#### [Assigned task]
Print the entries exactly as given.

#### [Records shown]
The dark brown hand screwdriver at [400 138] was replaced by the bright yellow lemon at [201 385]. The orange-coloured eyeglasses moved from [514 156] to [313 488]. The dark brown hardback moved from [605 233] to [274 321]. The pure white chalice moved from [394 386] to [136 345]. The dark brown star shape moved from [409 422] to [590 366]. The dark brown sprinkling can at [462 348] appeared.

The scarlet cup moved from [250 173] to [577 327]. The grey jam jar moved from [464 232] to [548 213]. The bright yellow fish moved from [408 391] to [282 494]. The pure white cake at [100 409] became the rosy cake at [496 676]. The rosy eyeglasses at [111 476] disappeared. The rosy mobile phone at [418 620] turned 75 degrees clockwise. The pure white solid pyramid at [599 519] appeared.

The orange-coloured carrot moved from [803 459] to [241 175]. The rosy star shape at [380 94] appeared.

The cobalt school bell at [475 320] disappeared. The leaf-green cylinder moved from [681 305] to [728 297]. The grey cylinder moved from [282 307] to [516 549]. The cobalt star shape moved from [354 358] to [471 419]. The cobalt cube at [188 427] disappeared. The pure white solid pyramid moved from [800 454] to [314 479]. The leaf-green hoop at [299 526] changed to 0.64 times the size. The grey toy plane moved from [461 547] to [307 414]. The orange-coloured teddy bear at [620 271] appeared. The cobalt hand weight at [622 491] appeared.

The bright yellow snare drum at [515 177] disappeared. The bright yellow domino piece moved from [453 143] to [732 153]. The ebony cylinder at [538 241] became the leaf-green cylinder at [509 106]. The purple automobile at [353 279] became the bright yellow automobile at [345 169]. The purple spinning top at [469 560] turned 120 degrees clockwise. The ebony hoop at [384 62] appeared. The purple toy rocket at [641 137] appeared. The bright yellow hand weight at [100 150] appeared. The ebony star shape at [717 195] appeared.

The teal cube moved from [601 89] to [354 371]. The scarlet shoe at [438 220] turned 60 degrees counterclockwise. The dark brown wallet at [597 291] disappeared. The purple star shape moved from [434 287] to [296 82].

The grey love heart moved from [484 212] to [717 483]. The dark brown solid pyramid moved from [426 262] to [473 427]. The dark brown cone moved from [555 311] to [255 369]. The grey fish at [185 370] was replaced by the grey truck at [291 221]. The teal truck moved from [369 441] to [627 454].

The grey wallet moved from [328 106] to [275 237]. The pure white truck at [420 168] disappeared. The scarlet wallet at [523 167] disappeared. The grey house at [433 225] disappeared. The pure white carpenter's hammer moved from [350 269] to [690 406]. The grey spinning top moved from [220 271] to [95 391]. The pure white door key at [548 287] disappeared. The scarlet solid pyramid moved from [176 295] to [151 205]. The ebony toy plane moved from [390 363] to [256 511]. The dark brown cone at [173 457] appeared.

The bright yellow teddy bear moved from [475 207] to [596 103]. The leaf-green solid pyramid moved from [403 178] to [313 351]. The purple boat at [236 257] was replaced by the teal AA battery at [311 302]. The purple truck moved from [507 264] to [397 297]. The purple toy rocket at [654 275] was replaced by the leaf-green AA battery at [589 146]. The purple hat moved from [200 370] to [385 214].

#### [Solution to the exercise]
The dark brown hand screwdriver at [400 138] was replaced by the bright yellow lemon at [201 385]. The orange-coloured eyeglasses moved from [514 156] to [313 488]. The dark brown hardback moved from [605 233] to [274 321]. The pure white chalice moved from [394 386] to [136 345]. The dark brown star shape moved from [409 422] to [590 366]. The dark brown sprinkling can at [462 348] appeared.

The scarlet cup moved from [250 173] to [577 327]. The grey jam jar moved from [464 232] to [548 213]. The bright yellow fish moved from [408 391] to [282 494]. The pure white cake at [100 409] became the rosy cake at [496 676]. The rosy eyeglasses at [111 476] disappeared. The rosy mobile phone at [418 620] turned 75 degrees clockwise. The pure white solid pyramid at [599 519] appeared.

The orange-coloured carrot moved from [803 459] to [241 175]. The rosy star shape at [380 94] appeared.

The cobalt school bell at [475 320] disappeared. The leaf-green cylinder moved from [681 305] to [728 297]. The grey cylinder moved from [282 307] to [516 549]. The cobalt star shape moved from [354 358] to [471 419]. The cobalt cube at [188 427] disappeared. The pure white solid pyramid moved from [800 454] to [314 479]. The leaf-green hoop at [299 526] changed to 0.64 times the size. The grey toy plane moved from [461 547] to [307 414]. The orange-coloured teddy bear at [620 271] appeared. The cobalt hand weight at [622 491] appeared.

The bright yellow snare drum at [515 177] disappeared. The bright yellow domino piece moved from [453 143] to [732 153]. The ebony cylinder at [538 241] became the leaf-green cylinder at [509 106]. The purple automobile at [353 279] became the bright yellow automobile at [345 169]. The purple spinning top at [469 560] turned 120 degrees clockwise. The ebony hoop at [384 62] appeared. The purple toy rocket at [641 137] appeared. The bright yellow hand weight at [100 150] appeared. The ebony star shape at [717 195] appeared.

The teal cube moved from [601 89] to [354 371]. The scarlet shoe at [438 220] turned 60 degrees counterclockwise. The dark brown wallet at [597 291] disappeared. The purple star shape moved from [434 287] to [296 82].

The grey love heart moved from [484 212] to [717 483]. The dark brown solid pyramid moved from [426 262] to [473 427]. The dark brown cone moved from [555 311] to [255 369]. The grey fish at [185 370] was replaced by the grey truck at [291 221]. The teal truck moved from [369 441] to [627 454].

The grey wallet moved from [328 106] to [275 237]. The pure white truck at [420 168] disappeared. The scarlet wallet at [523 167] disappeared. The grey house at [433 225] disappeared. The pure white carpenter's hammer moved from [350 269] to [690 406]. The grey spinning top moved from [220 271] to [95 391]. The pure white door key at [548 287] disappeared. The scarlet solid pyramid moved from [176 295] to [151 205]. The ebony toy plane moved from [390 363] to [256 511]. The dark brown cone at [173 457] appeared.

The bright yellow teddy bear moved from [475 207] to [596 103]. The leaf-green solid pyramid moved from [403 178] to [313 351]. The purple boat at [236 257] was replaced by the teal AA battery at [311 302]. The purple truck moved from [507 264] to [397 297]. The purple toy rocket at [654 275] was replaced by the leaf-green AA battery at [589 146]. The purple hat moved from [200 370] to [385 214].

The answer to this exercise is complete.